> **Given information**
::::
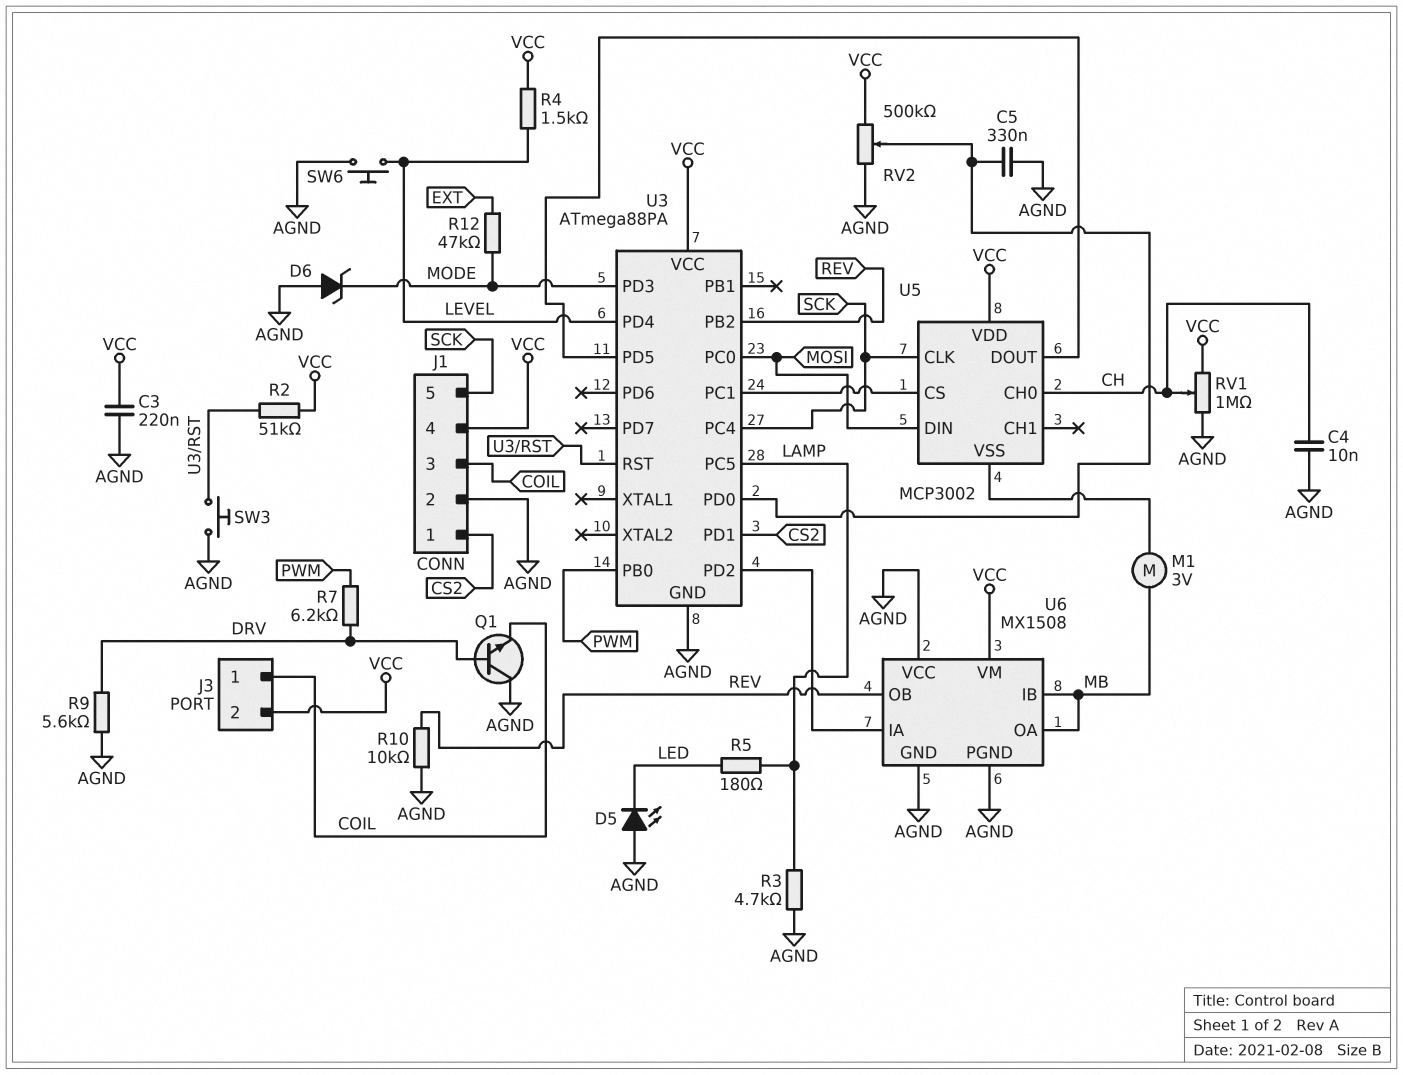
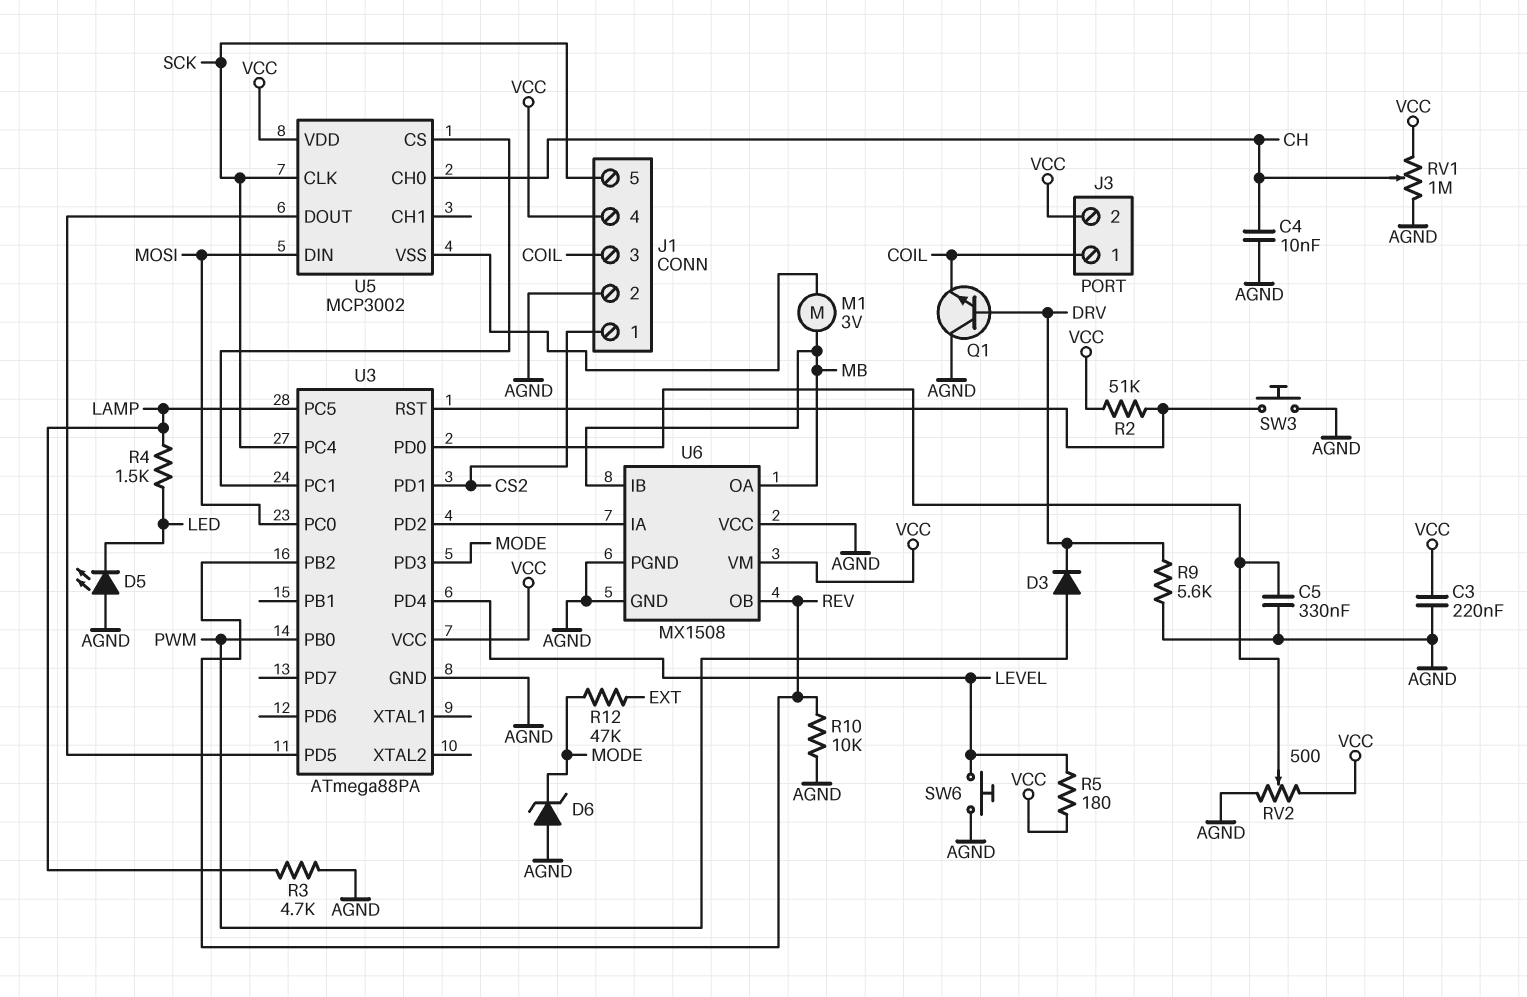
D3: none -> diode (A PWM, K DRV)
R4: 1.5k (LEVEL, VCC) -> 1.5k (LAMP, LED)
R5: 180 (LAMP, LED) -> 180 (LEVEL, VCC)
R7: 6.2k (DRV, PWM) -> none
RV2: 500k (AGND, VCC, wiper U3/PD0) -> 500 (AGND, VCC, wiper U3/PD0)

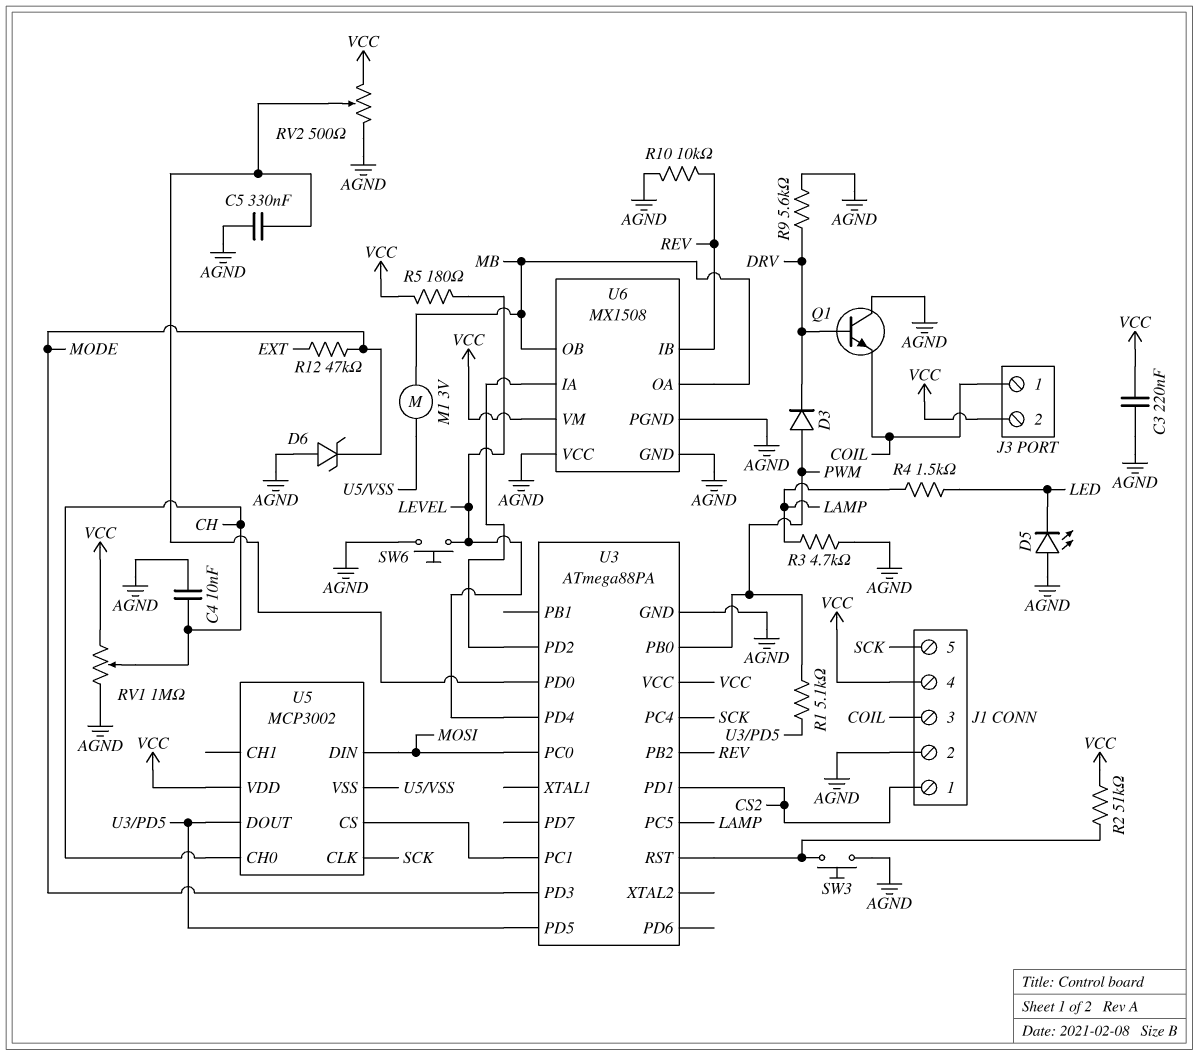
R1: none -> 5.1k (PWM, U3/PD5)
U6 pin IB: MB -> REV
U6 pin OB: REV -> MB

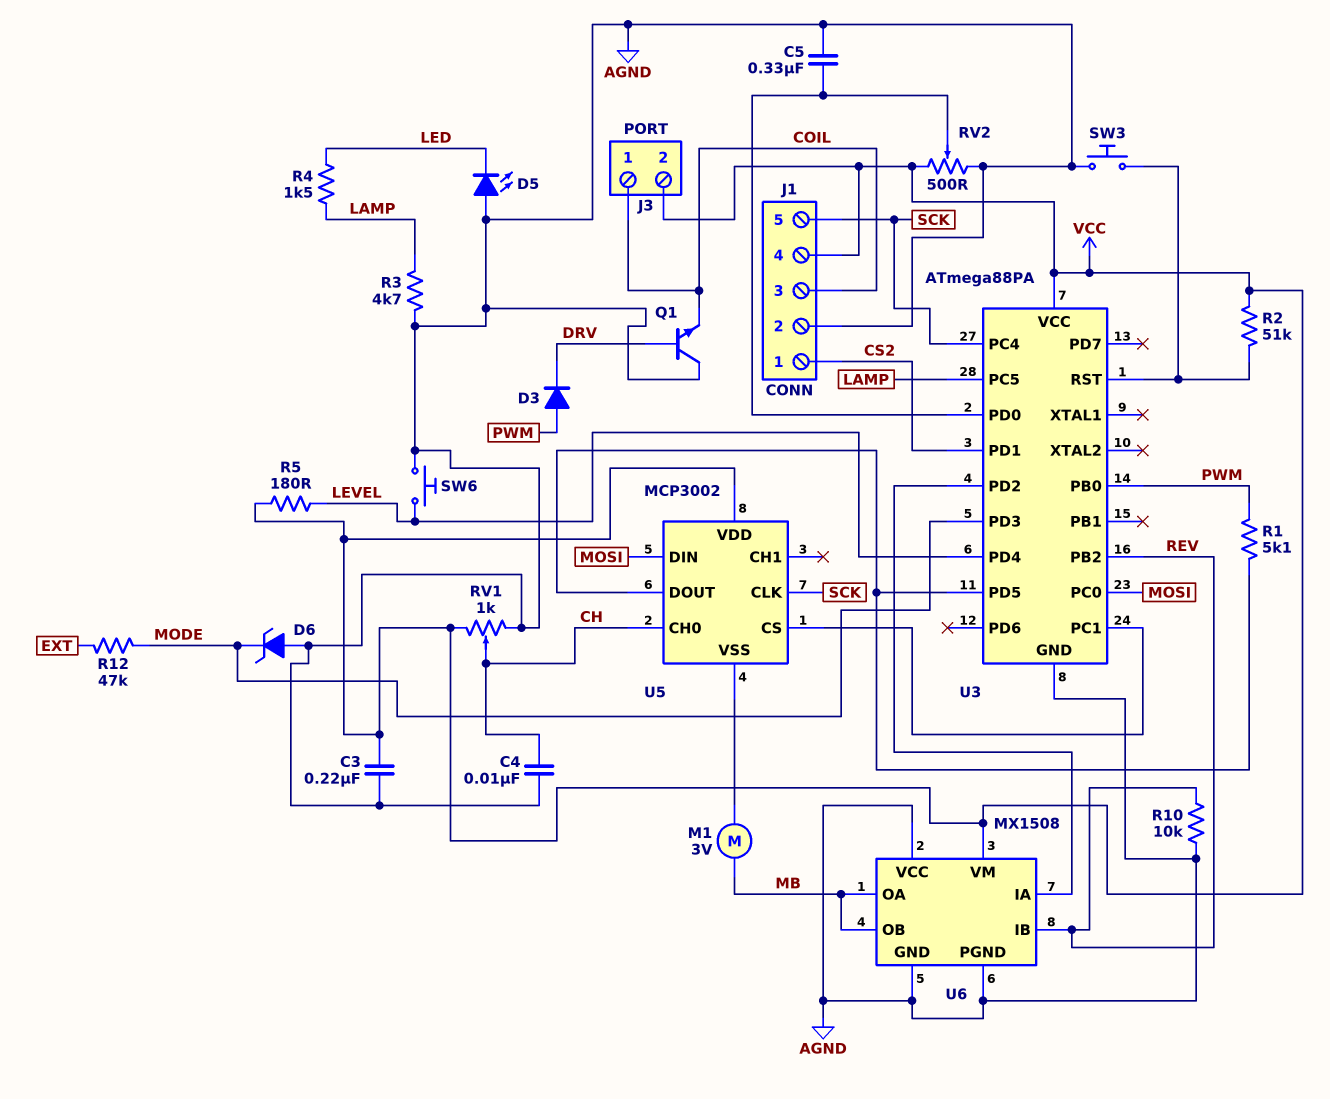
R9: 5.6k (AGND, DRV) -> none
RV1: 1M (AGND, VCC, wiper CH) -> 1k (AGND, VCC, wiper CH)

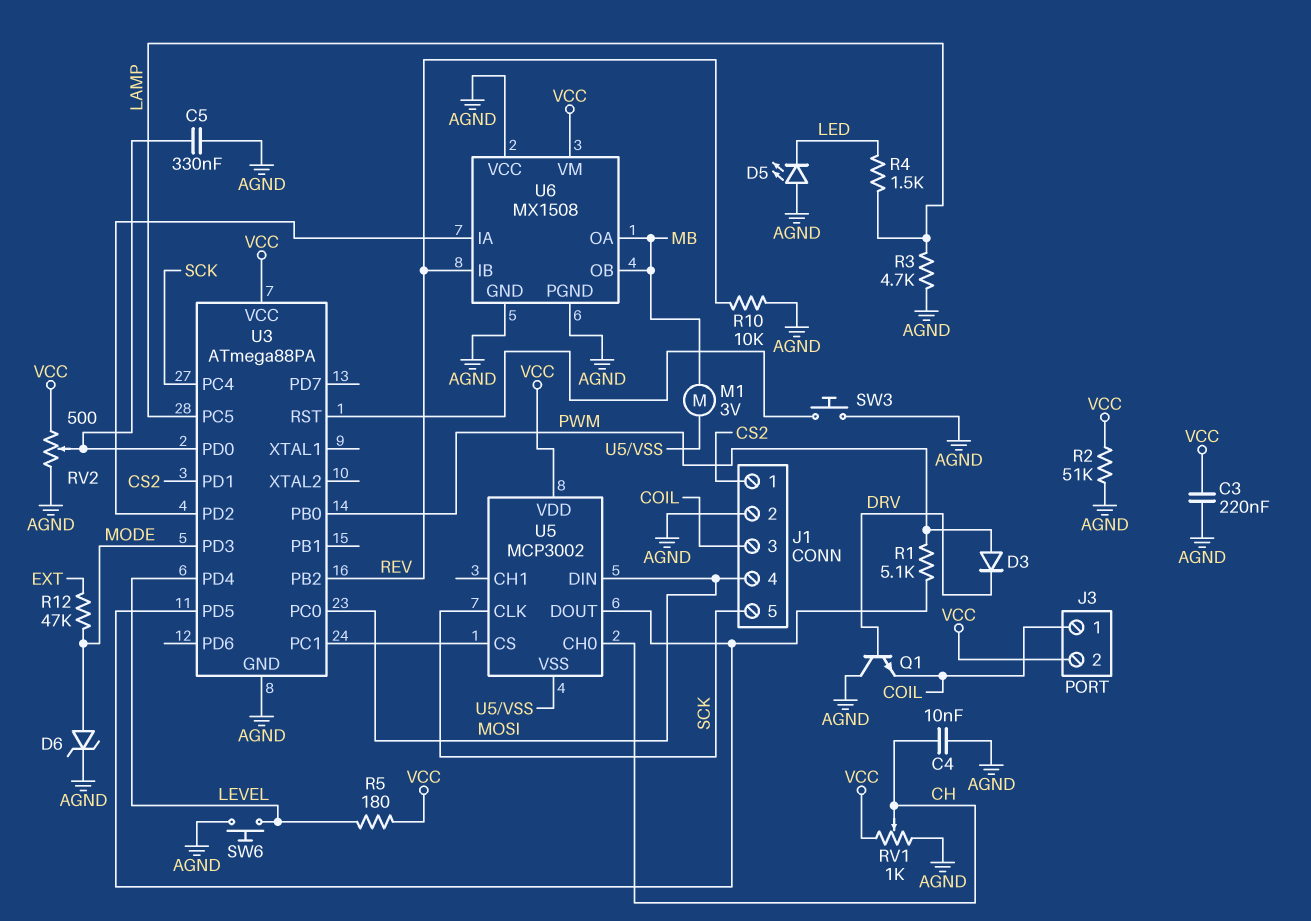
D6: zener (A AGND, K MODE) -> zener (A MODE, K AGND)
J1 pin 4: VCC -> MOSI
R2: 51k (U3/RST, VCC) -> 51k (AGND, VCC)

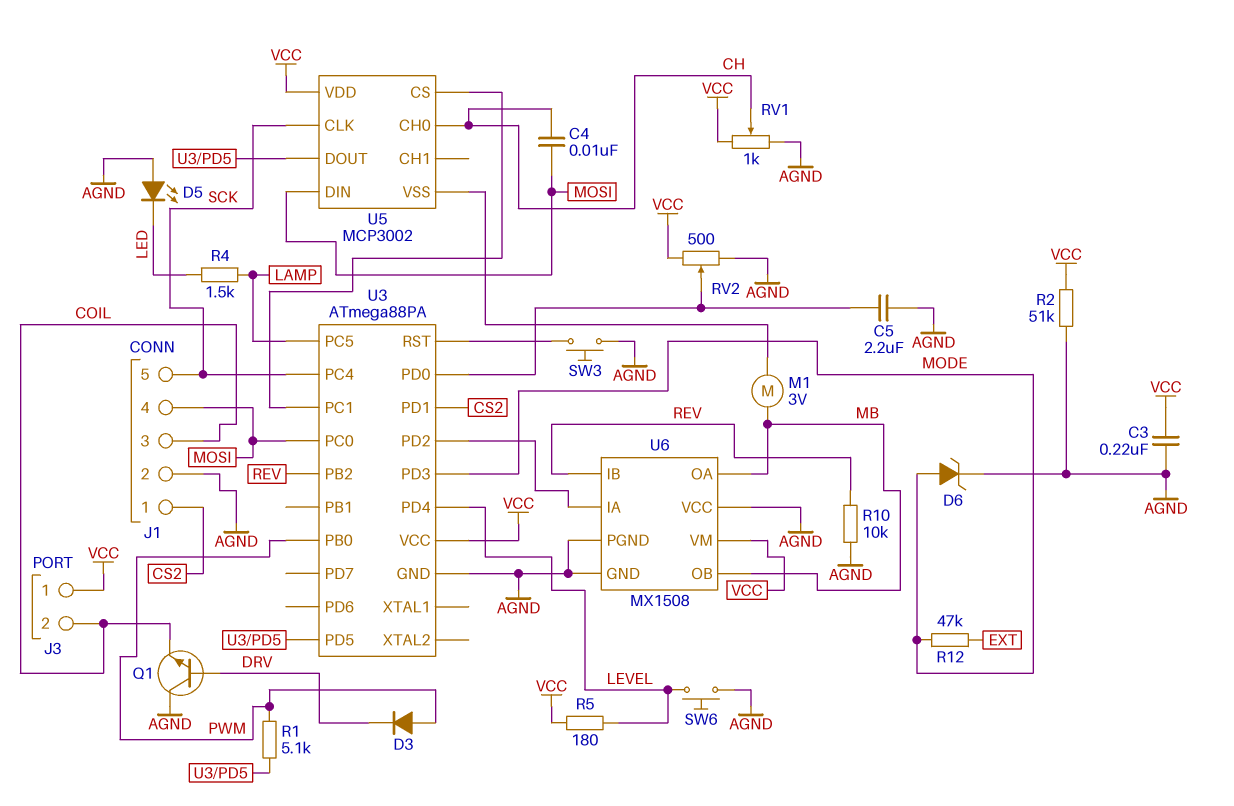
C4: 10nF (AGND, CH) -> 10nF (CH, MOSI)
C5: 330nF (AGND, U3/PD0) -> 2.2uF (AGND, U3/PD0)
J3 pin 1: COIL -> VCC
J3 pin 2: VCC -> COIL
R3: 4.7k (AGND, LAMP) -> none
::::
> **Work instructions**
What you return must be every entry, word for word, without any pictures.

> **Task solution**
D3: none -> diode (A PWM, K DRV)
R4: 1.5k (LEVEL, VCC) -> 1.5k (LAMP, LED)
R5: 180 (LAMP, LED) -> 180 (LEVEL, VCC)
R7: 6.2k (DRV, PWM) -> none
RV2: 500k (AGND, VCC, wiper U3/PD0) -> 500 (AGND, VCC, wiper U3/PD0)

R1: none -> 5.1k (PWM, U3/PD5)
U6 pin IB: MB -> REV
U6 pin OB: REV -> MB

R9: 5.6k (AGND, DRV) -> none
RV1: 1M (AGND, VCC, wiper CH) -> 1k (AGND, VCC, wiper CH)

D6: zener (A AGND, K MODE) -> zener (A MODE, K AGND)
J1 pin 4: VCC -> MOSI
R2: 51k (U3/RST, VCC) -> 51k (AGND, VCC)

C4: 10nF (AGND, CH) -> 10nF (CH, MOSI)
C5: 330nF (AGND, U3/PD0) -> 2.2uF (AGND, U3/PD0)
J3 pin 1: COIL -> VCC
J3 pin 2: VCC -> COIL
R3: 4.7k (AGND, LAMP) -> none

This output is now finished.